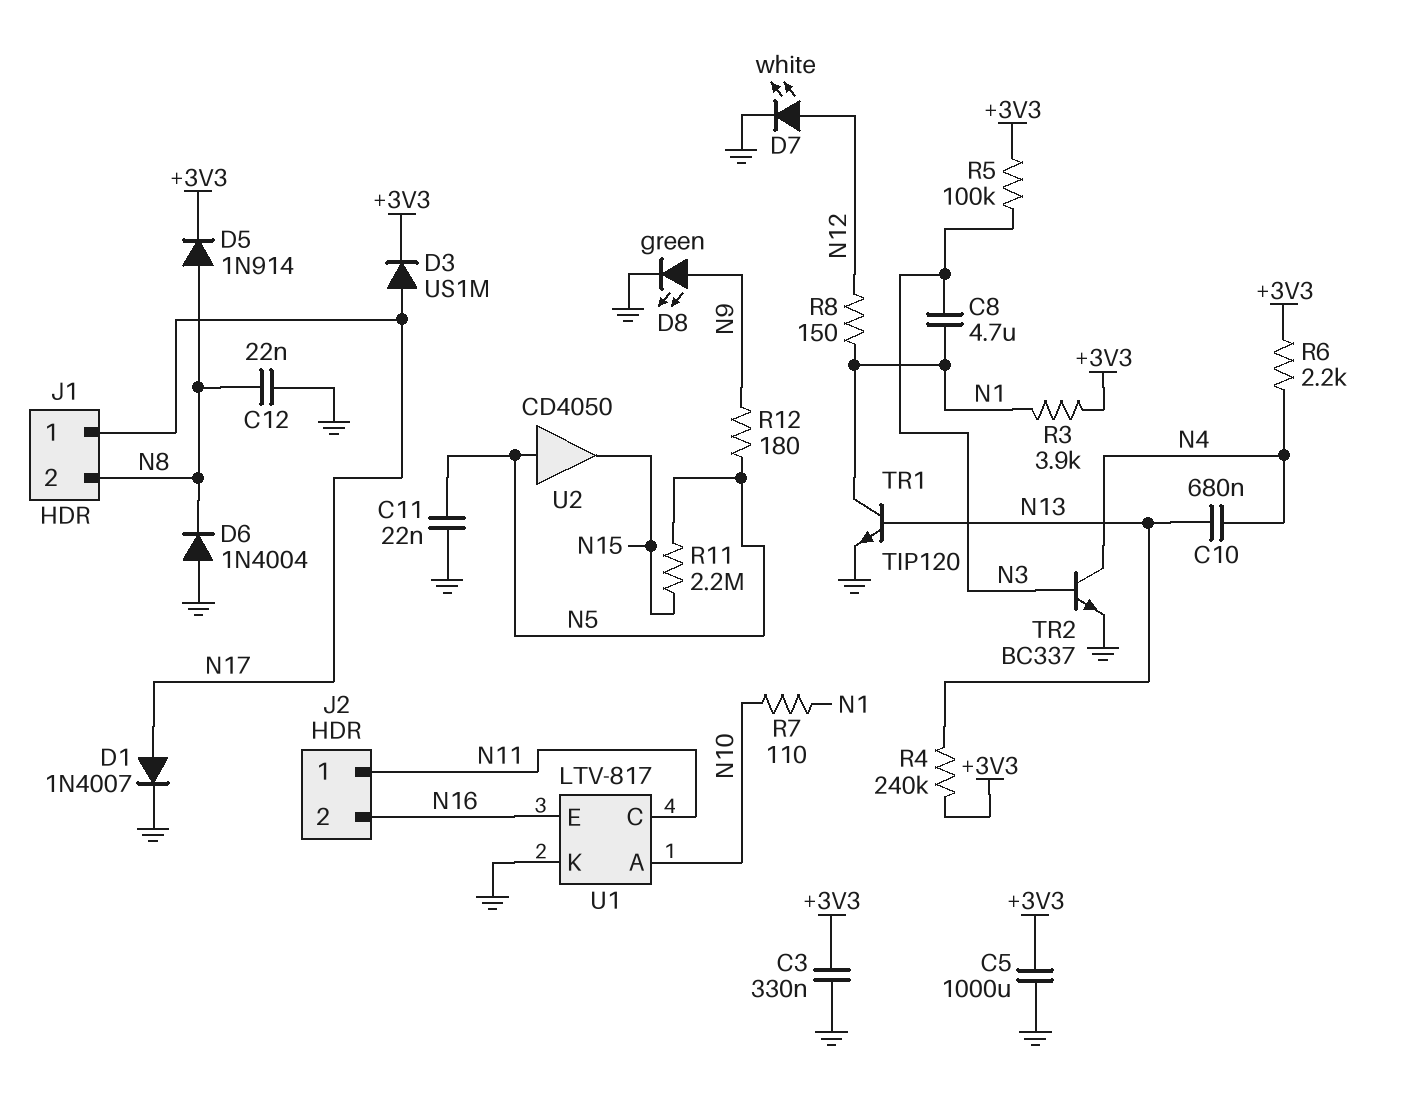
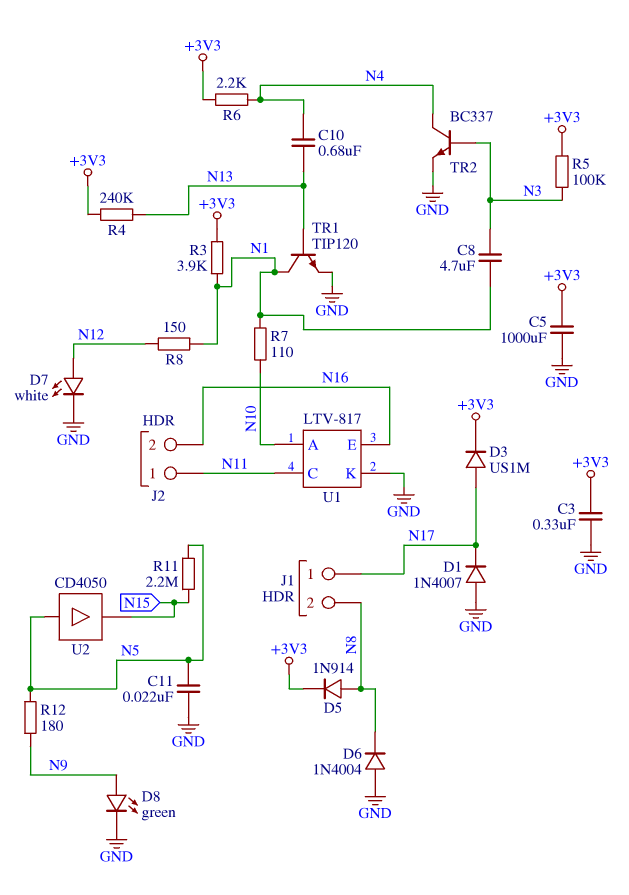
C12: 22nF (GND, N8) -> none
D1: diode 1N4007 (A N17, K GND) -> diode 1N4007 (A GND, K N17)

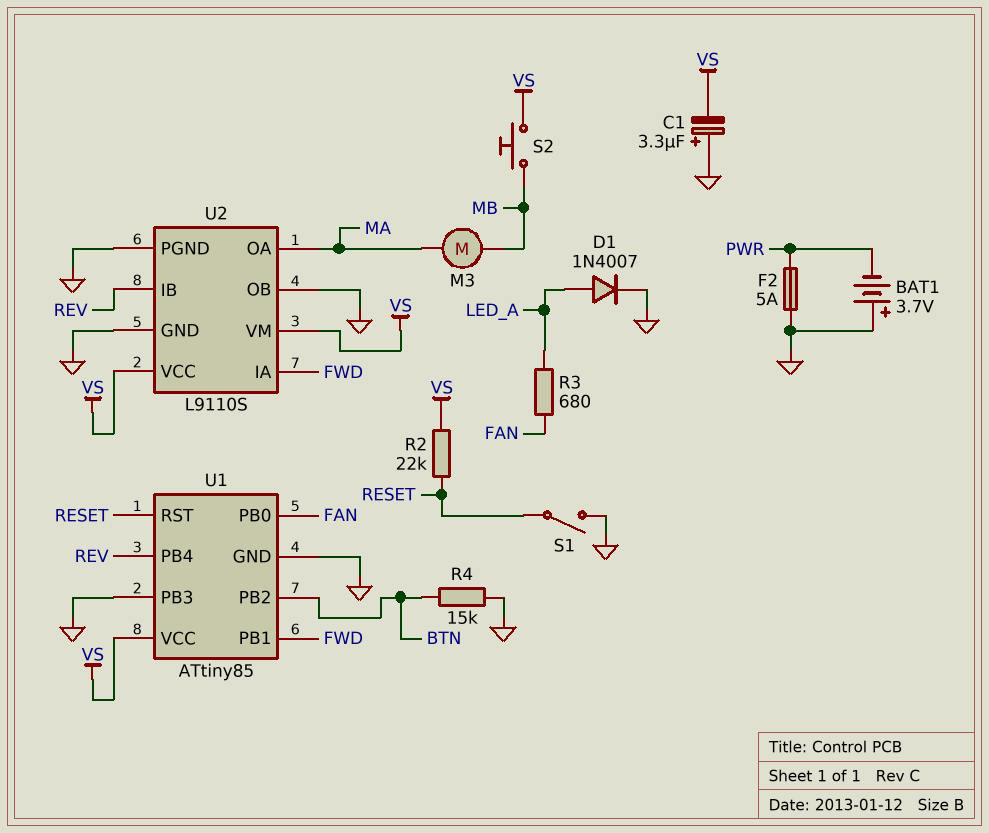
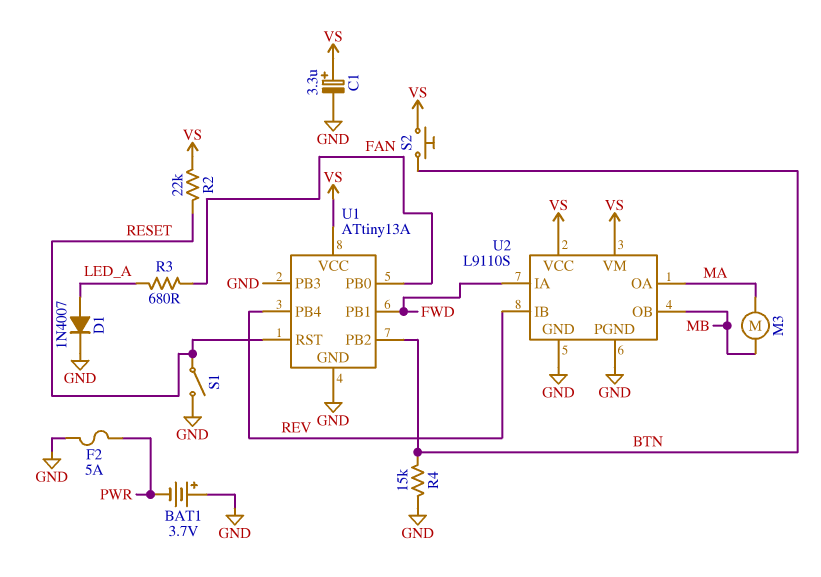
C1: 3.3uF (plus GND, minus VS) -> 3.3uF (plus VS, minus GND)
S2: button (MB, VS) -> button (BTN, VS)
U1: ATtiny85 -> ATtiny13A
U2 pin OB: GND -> MB

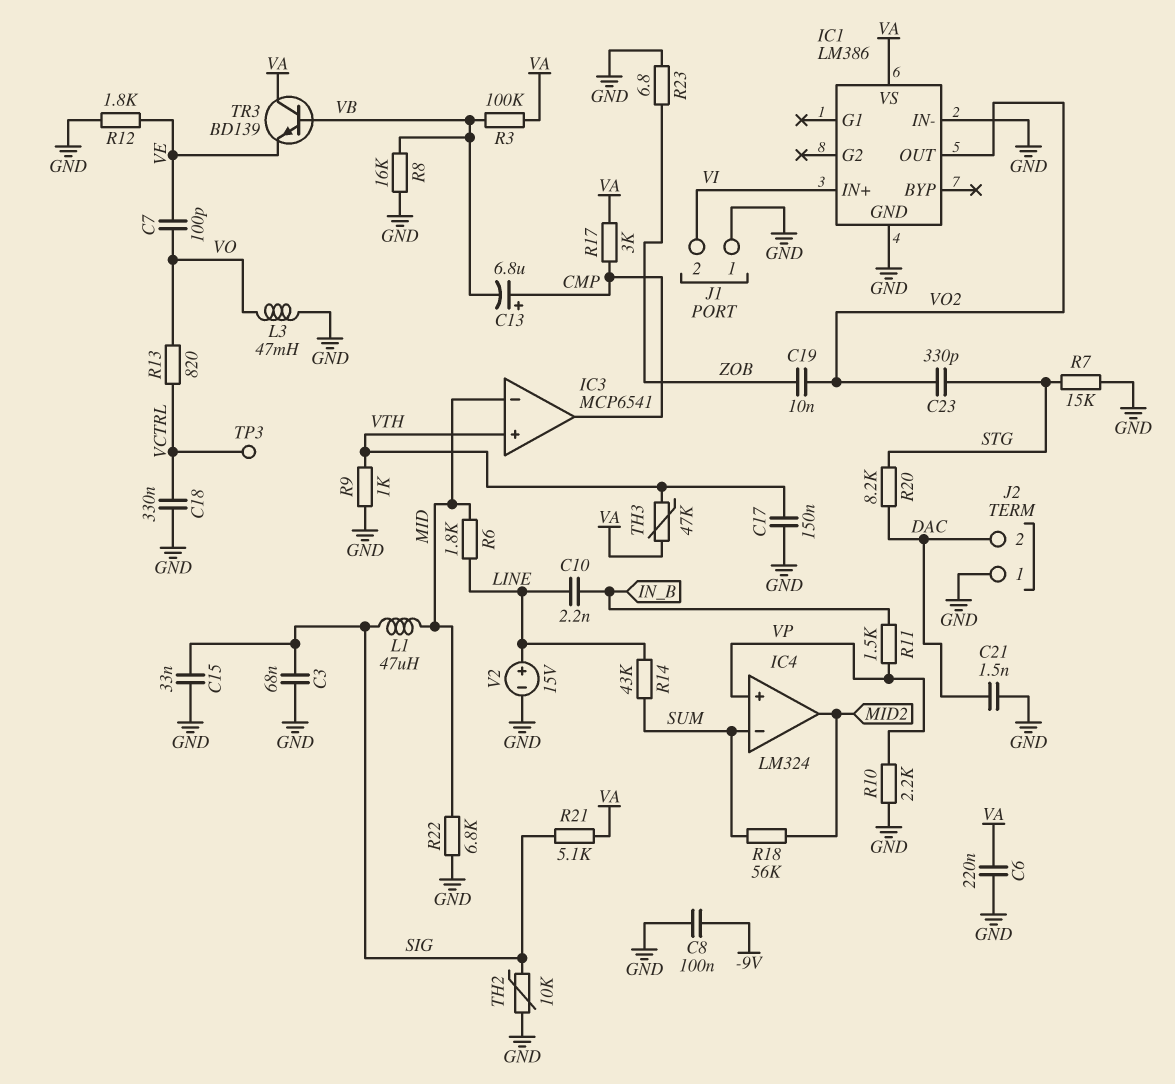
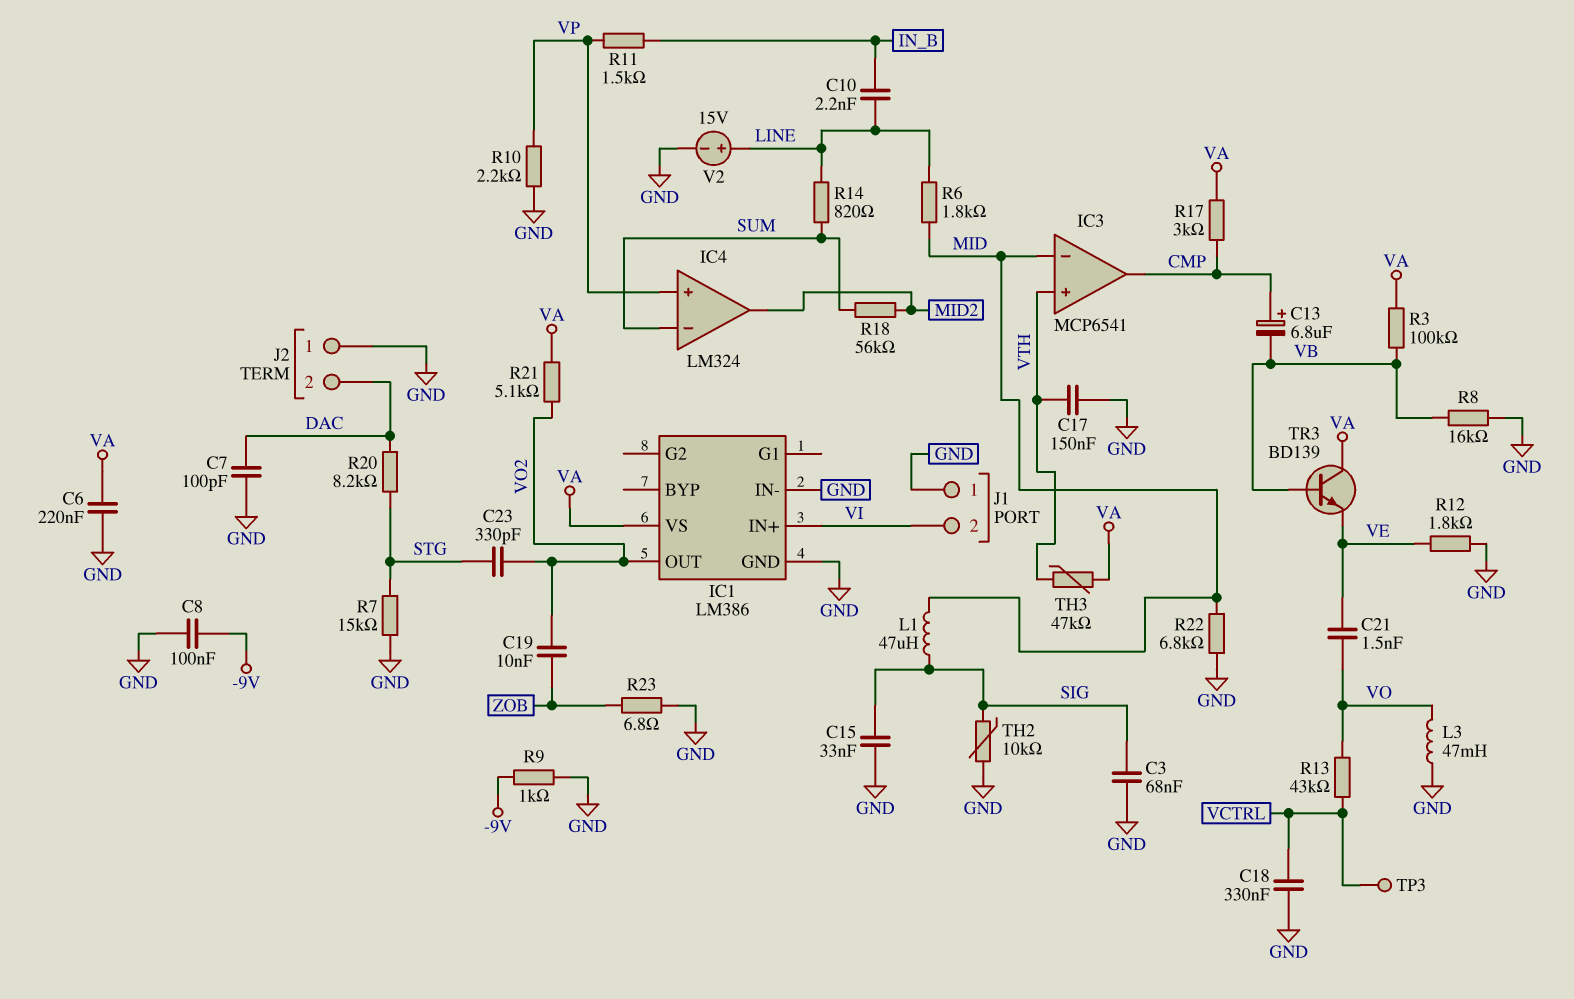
C7: 100pF (VE, VO) -> 100pF (DAC, GND)
C21: 1.5nF (DAC, GND) -> 1.5nF (VE, VO)
R9: 1k (GND, VTH) -> 1k (-9V, GND)
R13: 820 (VCTRL, VO) -> 43k (VCTRL, VO)
R14: 43k (LINE, SUM) -> 820 (LINE, SUM)
R21: 5.1k (SIG, VA) -> 5.1k (VA, VO2)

:::::

WHAT THE TASK REQUIRES -> Set down all the entries exactly as they appear, but skip any pictures.

YOUR RESPONSE ->
C12: 22nF (GND, N8) -> none
D1: diode 1N4007 (A N17, K GND) -> diode 1N4007 (A GND, K N17)

C1: 3.3uF (plus GND, minus VS) -> 3.3uF (plus VS, minus GND)
S2: button (MB, VS) -> button (BTN, VS)
U1: ATtiny85 -> ATtiny13A
U2 pin OB: GND -> MB

C7: 100pF (VE, VO) -> 100pF (DAC, GND)
C21: 1.5nF (DAC, GND) -> 1.5nF (VE, VO)
R9: 1k (GND, VTH) -> 1k (-9V, GND)
R13: 820 (VCTRL, VO) -> 43k (VCTRL, VO)
R14: 43k (LINE, SUM) -> 820 (LINE, SUM)
R21: 5.1k (SIG, VA) -> 5.1k (VA, VO2)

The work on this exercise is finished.